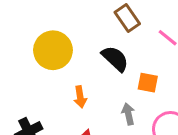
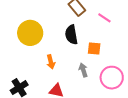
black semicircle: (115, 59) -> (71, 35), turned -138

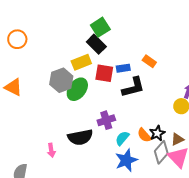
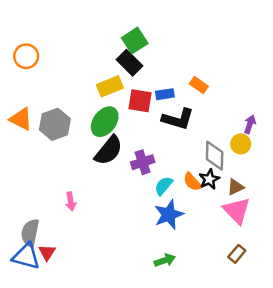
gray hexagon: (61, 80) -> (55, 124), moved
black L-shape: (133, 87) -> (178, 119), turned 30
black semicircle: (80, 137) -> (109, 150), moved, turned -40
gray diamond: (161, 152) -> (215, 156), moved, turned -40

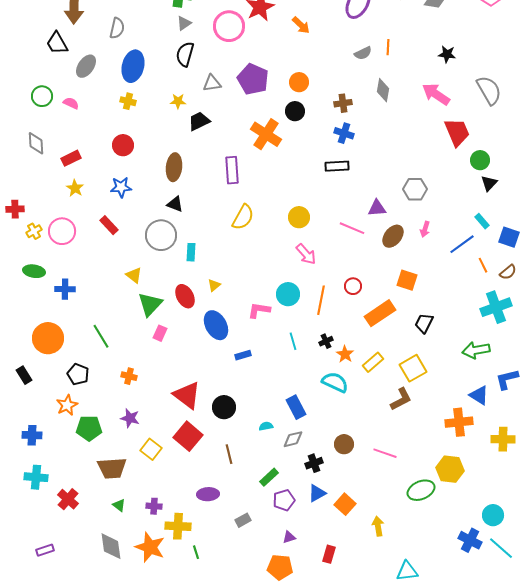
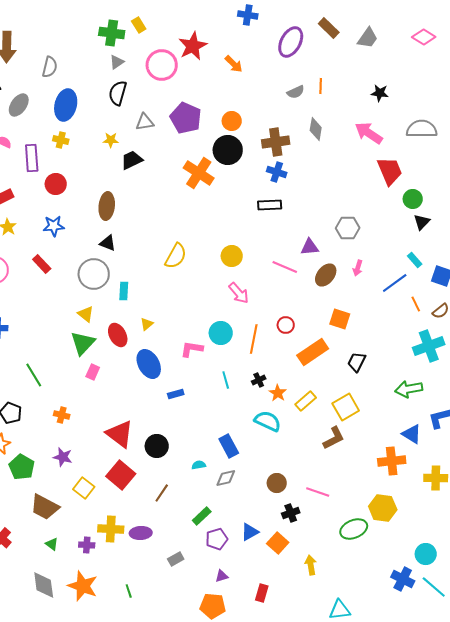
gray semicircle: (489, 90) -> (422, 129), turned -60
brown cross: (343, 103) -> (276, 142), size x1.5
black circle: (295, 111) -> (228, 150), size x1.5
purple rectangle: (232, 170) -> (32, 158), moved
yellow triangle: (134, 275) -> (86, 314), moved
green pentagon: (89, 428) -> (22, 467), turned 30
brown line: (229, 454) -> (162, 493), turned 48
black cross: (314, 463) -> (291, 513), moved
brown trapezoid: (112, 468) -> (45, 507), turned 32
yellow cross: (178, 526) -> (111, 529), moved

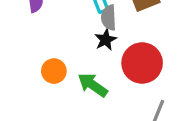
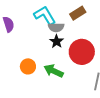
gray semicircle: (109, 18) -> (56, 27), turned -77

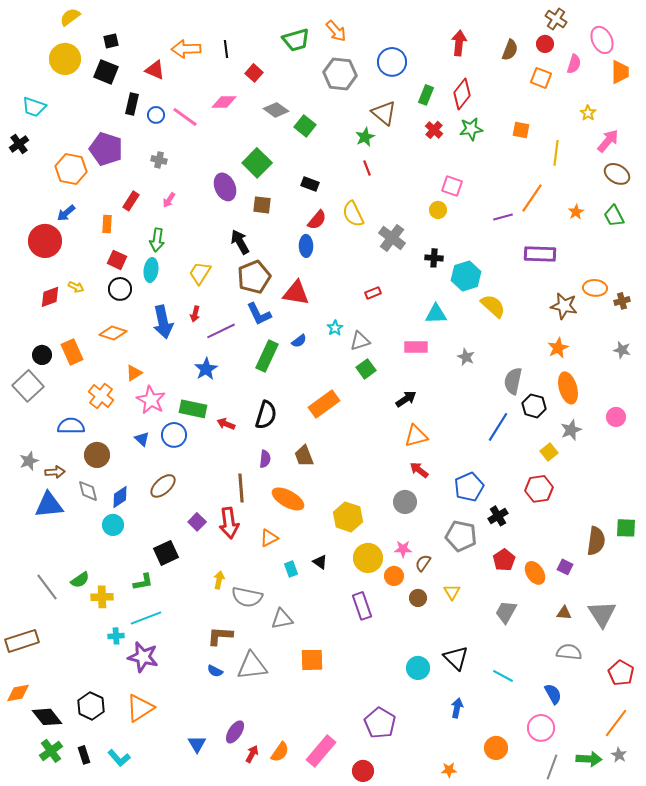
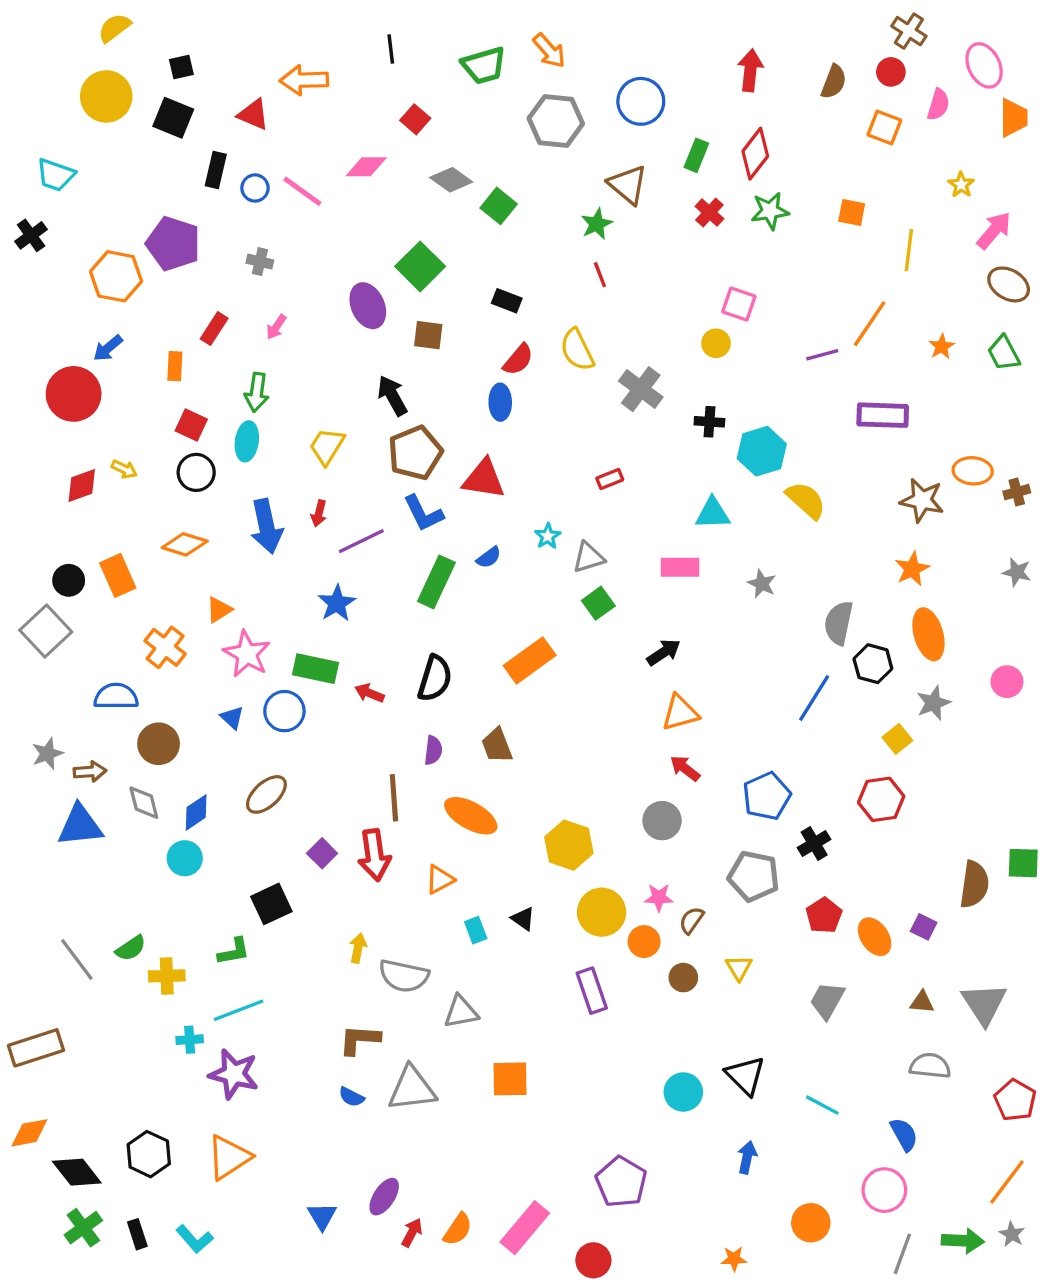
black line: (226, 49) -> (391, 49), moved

What is needed: Print only what lies in the material above starting at the line with "brown cross: (343, 103)" and ending at the line with "brown line: (229, 454)", every line exactly as given.

Solution to this exercise:
brown cross: (343, 103) -> (276, 142), size x1.5
black circle: (295, 111) -> (228, 150), size x1.5
purple rectangle: (232, 170) -> (32, 158), moved
yellow triangle: (134, 275) -> (86, 314), moved
green pentagon: (89, 428) -> (22, 467), turned 30
brown line: (229, 454) -> (162, 493), turned 48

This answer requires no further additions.